*** Data section
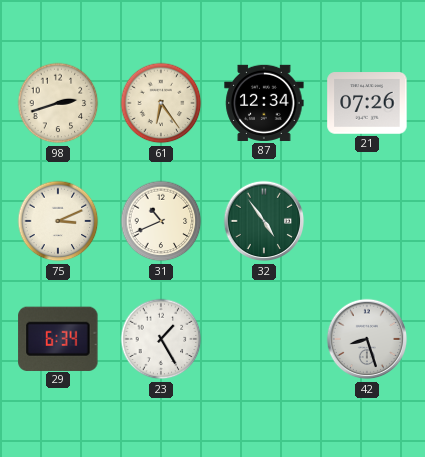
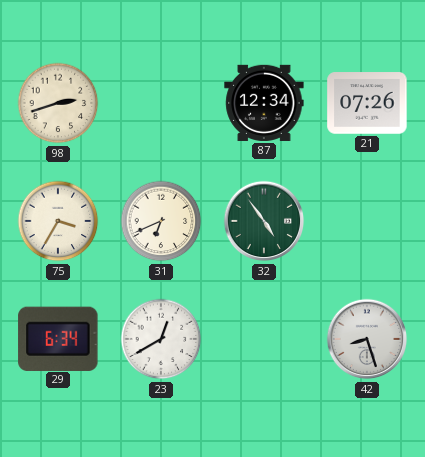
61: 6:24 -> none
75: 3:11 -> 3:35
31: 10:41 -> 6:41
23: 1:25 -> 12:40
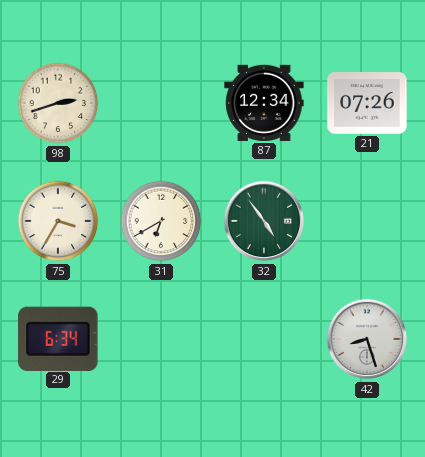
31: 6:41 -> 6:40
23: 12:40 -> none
******
* [Given exercise]
Rewrite every line of the items above, substituting "empty" for each occurrence of "none" and leaving everything else unchanged. Omit the pictures from the answer.

* [The answer]
61: 6:24 -> empty
75: 3:11 -> 3:35
31: 10:41 -> 6:41
23: 1:25 -> 12:40
31: 6:41 -> 6:40
23: 12:40 -> empty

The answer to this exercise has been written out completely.